Start of DATA PROVIDED

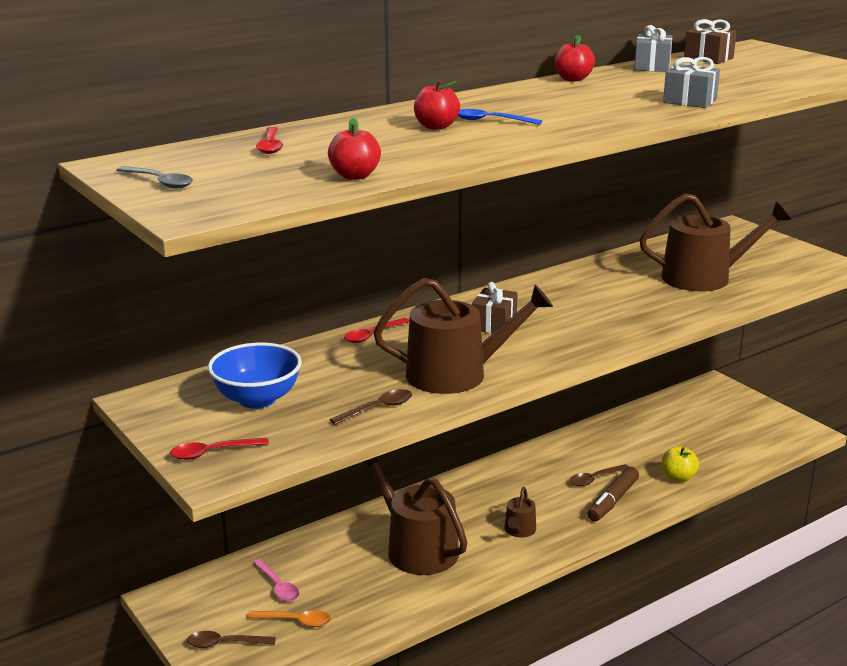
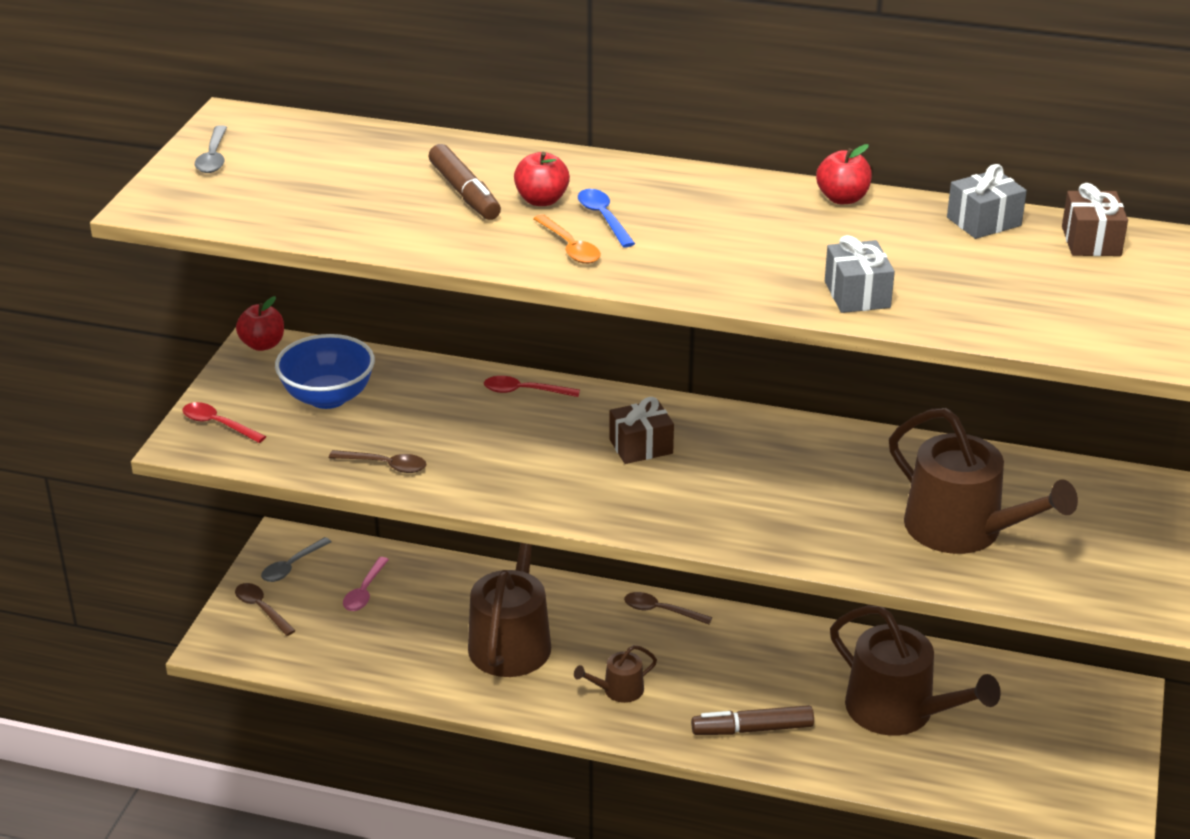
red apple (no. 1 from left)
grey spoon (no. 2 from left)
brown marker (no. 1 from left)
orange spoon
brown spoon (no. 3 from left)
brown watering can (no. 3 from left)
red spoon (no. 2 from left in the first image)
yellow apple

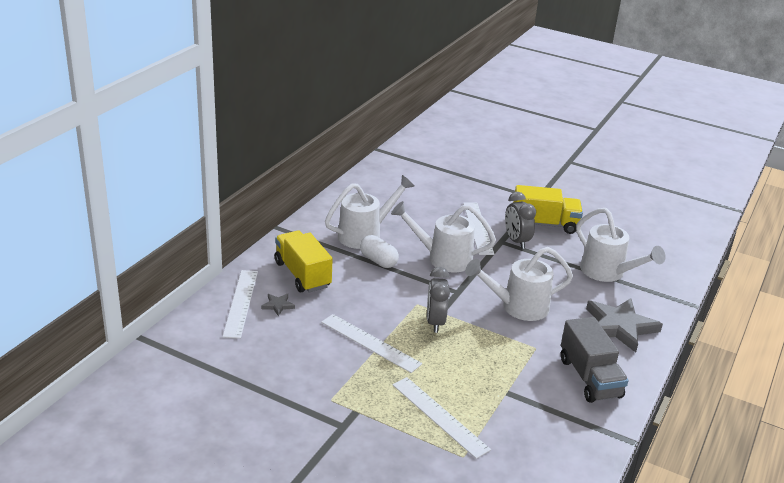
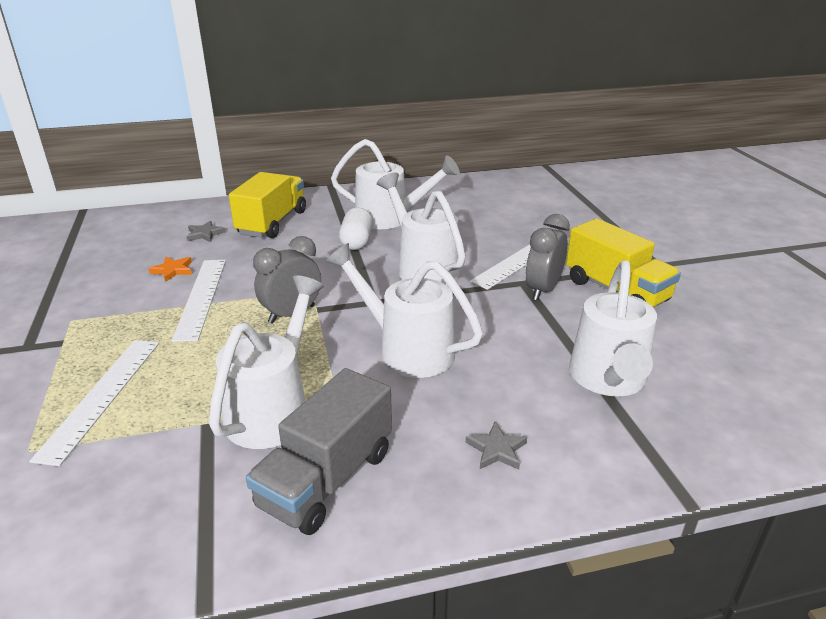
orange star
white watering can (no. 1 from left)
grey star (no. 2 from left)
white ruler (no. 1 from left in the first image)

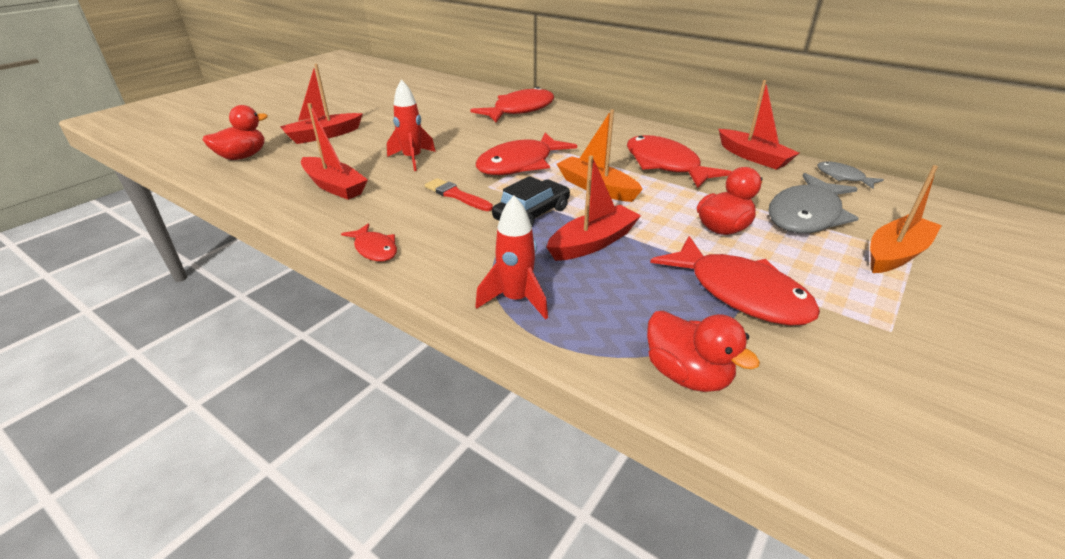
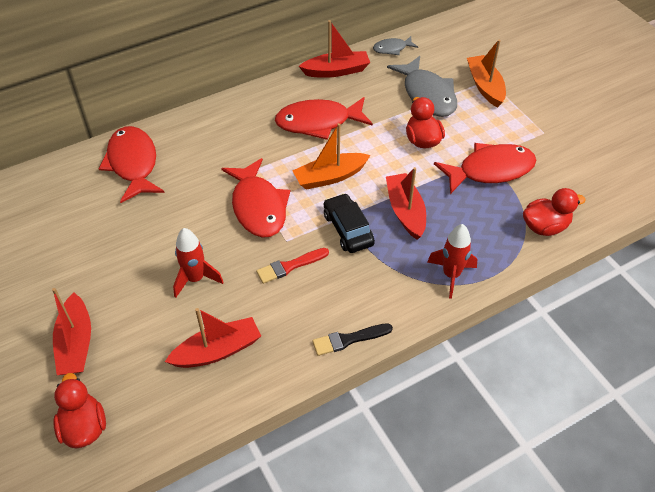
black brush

End of DATA PROVIDED
Start of DATA PROVIDED

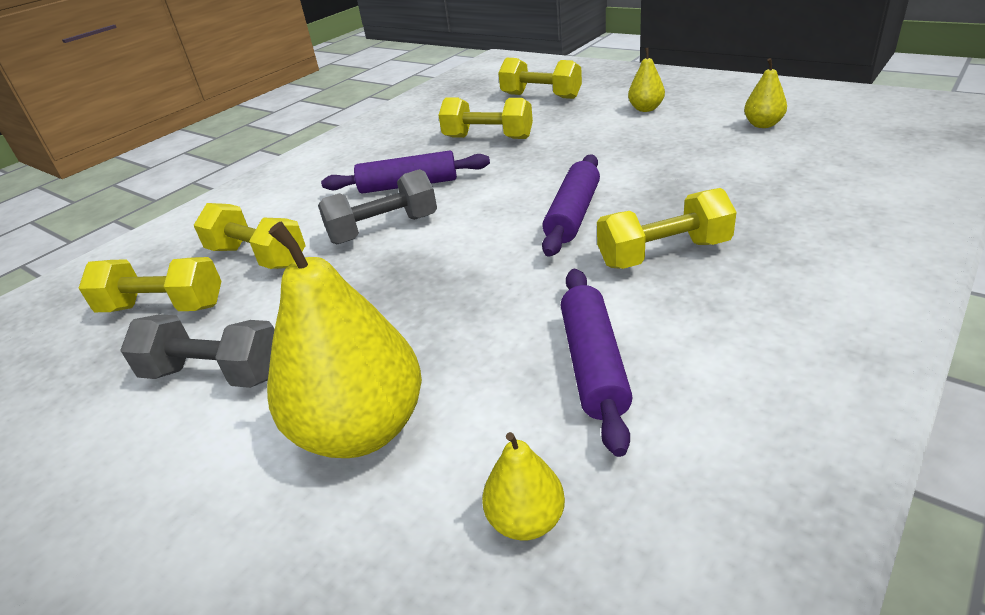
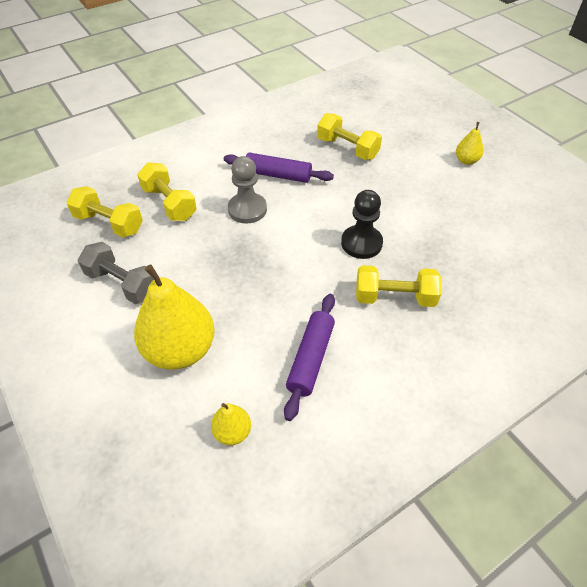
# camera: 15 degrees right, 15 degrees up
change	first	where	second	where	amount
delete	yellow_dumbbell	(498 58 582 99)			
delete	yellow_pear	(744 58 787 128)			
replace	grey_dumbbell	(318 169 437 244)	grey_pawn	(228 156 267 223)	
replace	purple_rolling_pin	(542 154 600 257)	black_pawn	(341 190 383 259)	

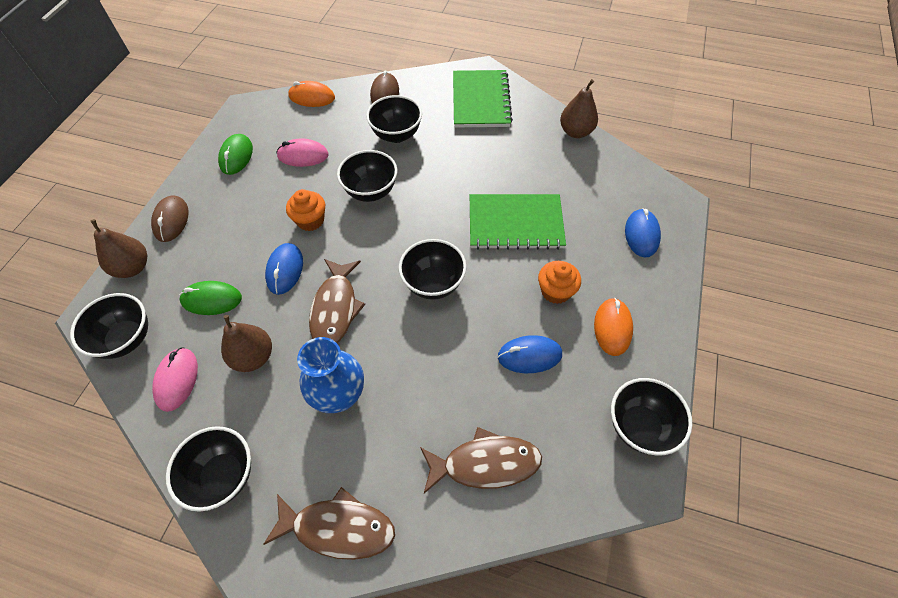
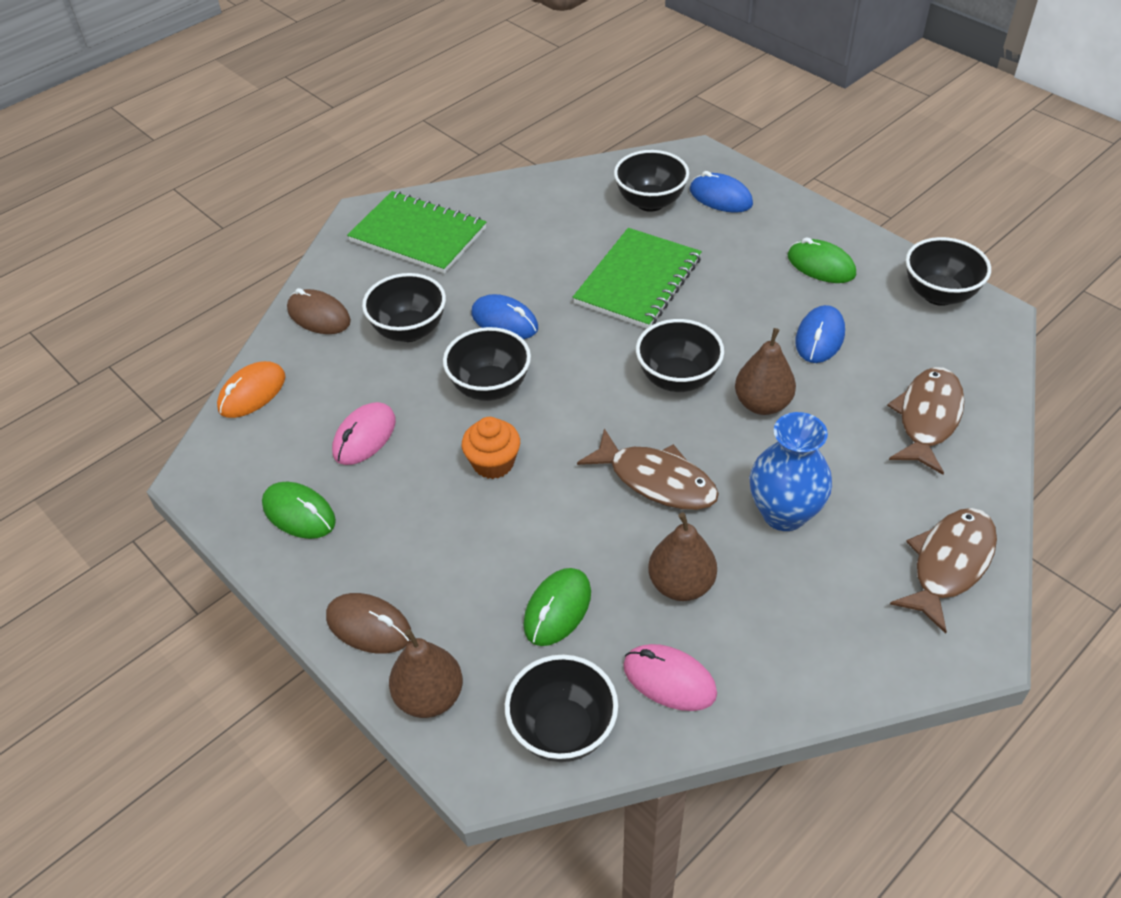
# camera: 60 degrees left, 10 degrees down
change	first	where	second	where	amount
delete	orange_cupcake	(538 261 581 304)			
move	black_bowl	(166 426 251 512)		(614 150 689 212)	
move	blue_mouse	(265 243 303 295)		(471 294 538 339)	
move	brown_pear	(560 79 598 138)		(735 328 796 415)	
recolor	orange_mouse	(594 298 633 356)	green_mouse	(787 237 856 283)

End of DATA PROVIDED

*EXERCISE DIRECTIONS:* When the line with "# camera: 15 degrees right, 15 degrees up" is reached in the data above, start copying there, and copy each line exactly until the line with "156 267 223)" has been copied; copy nothing else.

*TASK OUTPUT:*
# camera: 15 degrees right, 15 degrees up
change	first	where	second	where	amount
delete	yellow_dumbbell	(498 58 582 99)			
delete	yellow_pear	(744 58 787 128)			
replace	grey_dumbbell	(318 169 437 244)	grey_pawn	(228 156 267 223)	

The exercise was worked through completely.